Required work => Every line with the string "marker" must be copied from the entries below.

Recorded information section start

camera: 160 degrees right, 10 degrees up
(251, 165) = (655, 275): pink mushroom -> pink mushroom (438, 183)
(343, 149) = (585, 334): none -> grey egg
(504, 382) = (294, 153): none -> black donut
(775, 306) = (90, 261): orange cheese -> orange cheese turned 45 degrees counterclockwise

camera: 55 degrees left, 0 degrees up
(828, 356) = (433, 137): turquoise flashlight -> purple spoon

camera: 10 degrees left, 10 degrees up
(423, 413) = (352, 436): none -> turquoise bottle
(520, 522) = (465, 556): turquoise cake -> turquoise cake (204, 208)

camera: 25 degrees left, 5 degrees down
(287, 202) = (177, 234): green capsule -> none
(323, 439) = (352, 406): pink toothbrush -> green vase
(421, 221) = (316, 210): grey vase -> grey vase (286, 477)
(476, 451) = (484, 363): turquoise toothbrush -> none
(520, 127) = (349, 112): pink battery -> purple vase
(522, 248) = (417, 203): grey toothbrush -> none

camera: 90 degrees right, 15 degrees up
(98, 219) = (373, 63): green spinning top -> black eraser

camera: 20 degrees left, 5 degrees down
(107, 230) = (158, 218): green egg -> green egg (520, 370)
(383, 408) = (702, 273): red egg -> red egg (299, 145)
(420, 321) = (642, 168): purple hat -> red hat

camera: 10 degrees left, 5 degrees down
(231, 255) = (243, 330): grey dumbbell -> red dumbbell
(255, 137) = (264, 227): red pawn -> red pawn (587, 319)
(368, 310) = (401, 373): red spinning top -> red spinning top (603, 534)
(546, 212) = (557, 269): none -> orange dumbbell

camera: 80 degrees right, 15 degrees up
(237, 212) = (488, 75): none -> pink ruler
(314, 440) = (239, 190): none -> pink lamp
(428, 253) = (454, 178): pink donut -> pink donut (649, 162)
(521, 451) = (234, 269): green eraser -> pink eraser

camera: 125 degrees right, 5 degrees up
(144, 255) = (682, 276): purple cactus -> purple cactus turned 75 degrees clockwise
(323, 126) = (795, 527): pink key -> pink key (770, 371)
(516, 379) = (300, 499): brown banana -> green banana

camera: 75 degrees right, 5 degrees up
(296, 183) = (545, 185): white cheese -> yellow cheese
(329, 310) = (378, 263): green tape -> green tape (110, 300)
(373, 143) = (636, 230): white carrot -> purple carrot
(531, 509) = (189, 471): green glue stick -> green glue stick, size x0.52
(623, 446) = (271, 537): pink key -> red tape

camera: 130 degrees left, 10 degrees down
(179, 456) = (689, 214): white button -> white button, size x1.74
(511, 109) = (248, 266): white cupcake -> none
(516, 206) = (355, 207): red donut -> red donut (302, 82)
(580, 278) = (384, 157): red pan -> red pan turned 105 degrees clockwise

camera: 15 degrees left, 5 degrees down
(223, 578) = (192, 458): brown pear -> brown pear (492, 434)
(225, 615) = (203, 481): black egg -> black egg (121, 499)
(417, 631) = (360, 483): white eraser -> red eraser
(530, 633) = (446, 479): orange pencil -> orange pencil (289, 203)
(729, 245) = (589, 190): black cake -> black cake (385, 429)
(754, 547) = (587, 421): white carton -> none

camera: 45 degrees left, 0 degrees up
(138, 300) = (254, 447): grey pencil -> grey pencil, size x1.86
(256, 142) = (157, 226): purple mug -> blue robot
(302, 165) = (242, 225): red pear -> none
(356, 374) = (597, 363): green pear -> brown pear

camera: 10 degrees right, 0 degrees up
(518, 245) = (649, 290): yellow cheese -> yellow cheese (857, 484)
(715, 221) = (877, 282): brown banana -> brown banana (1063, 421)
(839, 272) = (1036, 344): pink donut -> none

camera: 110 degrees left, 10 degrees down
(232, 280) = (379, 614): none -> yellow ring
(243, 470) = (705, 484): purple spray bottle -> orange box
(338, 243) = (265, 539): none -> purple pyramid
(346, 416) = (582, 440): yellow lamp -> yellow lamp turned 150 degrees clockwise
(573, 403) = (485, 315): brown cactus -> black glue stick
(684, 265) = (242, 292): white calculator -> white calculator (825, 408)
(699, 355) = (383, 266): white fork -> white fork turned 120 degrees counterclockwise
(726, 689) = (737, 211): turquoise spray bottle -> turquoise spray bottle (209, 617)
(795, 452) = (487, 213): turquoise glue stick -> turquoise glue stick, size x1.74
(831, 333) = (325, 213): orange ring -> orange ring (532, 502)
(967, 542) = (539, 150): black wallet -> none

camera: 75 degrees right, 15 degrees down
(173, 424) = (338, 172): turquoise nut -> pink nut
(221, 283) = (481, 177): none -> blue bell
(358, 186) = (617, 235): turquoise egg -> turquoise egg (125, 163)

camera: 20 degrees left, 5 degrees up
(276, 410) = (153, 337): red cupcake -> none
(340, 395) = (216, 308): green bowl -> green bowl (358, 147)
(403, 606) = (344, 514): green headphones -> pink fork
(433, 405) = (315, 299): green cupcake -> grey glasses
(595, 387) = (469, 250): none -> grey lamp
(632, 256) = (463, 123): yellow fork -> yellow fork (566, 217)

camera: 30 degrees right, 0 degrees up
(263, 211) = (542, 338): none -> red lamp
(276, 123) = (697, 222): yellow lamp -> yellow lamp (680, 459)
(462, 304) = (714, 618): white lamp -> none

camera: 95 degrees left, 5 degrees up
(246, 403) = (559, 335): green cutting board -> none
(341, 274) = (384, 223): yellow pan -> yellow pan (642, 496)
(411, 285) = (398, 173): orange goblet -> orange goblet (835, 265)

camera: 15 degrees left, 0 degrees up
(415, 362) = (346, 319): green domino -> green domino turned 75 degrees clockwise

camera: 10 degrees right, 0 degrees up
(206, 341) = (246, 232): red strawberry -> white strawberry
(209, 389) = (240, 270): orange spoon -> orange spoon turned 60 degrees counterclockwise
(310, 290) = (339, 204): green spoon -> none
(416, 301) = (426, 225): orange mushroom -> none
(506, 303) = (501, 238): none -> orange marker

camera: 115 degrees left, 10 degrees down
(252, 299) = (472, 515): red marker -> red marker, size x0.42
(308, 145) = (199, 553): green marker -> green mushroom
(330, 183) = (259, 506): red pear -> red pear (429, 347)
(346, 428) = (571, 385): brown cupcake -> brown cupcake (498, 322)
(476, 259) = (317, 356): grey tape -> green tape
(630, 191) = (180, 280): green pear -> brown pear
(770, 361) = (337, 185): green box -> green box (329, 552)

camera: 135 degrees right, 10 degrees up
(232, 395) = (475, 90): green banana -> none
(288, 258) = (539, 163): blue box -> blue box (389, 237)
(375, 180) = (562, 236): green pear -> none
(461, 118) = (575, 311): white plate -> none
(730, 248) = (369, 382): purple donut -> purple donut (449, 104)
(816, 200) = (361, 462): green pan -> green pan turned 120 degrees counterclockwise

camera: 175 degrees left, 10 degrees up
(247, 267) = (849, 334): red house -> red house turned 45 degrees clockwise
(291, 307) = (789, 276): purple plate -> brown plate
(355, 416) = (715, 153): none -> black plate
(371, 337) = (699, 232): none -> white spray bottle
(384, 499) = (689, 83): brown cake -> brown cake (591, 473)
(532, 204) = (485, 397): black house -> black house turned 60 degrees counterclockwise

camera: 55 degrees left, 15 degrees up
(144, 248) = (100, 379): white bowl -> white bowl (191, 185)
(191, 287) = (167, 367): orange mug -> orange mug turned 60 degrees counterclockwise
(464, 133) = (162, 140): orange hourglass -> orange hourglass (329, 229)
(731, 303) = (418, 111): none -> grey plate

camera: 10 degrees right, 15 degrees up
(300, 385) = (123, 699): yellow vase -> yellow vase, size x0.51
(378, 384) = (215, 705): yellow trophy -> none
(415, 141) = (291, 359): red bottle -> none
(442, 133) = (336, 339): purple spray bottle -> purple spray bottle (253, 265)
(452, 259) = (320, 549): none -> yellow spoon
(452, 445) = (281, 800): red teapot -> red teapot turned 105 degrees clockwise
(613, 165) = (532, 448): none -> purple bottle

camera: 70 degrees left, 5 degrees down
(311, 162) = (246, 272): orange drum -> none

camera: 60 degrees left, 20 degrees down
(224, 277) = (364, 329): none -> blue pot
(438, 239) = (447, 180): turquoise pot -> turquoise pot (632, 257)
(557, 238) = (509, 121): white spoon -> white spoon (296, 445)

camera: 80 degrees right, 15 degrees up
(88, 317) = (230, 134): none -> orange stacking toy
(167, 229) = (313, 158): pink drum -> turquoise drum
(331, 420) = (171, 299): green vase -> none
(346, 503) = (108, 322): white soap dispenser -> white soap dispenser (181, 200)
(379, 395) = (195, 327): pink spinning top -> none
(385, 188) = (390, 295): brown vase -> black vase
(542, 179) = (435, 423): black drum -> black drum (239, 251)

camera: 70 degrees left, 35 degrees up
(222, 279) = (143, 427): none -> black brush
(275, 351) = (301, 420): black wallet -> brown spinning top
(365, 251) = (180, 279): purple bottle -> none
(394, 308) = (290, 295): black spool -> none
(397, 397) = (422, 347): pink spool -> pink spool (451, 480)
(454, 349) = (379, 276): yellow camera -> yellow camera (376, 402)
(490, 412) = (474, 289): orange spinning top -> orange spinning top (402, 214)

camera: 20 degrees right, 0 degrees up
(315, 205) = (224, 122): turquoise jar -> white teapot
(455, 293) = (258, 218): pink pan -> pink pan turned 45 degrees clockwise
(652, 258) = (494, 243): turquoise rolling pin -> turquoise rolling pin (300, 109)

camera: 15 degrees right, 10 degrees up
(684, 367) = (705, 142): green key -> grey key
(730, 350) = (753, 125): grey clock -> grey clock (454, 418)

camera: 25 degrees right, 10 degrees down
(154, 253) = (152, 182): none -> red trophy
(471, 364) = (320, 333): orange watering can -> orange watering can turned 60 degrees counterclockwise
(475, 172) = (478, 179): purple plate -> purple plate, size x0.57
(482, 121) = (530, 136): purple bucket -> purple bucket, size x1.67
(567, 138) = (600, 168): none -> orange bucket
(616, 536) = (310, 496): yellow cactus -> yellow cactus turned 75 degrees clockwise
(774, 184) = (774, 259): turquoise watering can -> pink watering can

Recorded information section end

Reply =>
(506, 303) = (501, 238): none -> orange marker
(252, 299) = (472, 515): red marker -> red marker, size x0.42
(308, 145) = (199, 553): green marker -> green mushroom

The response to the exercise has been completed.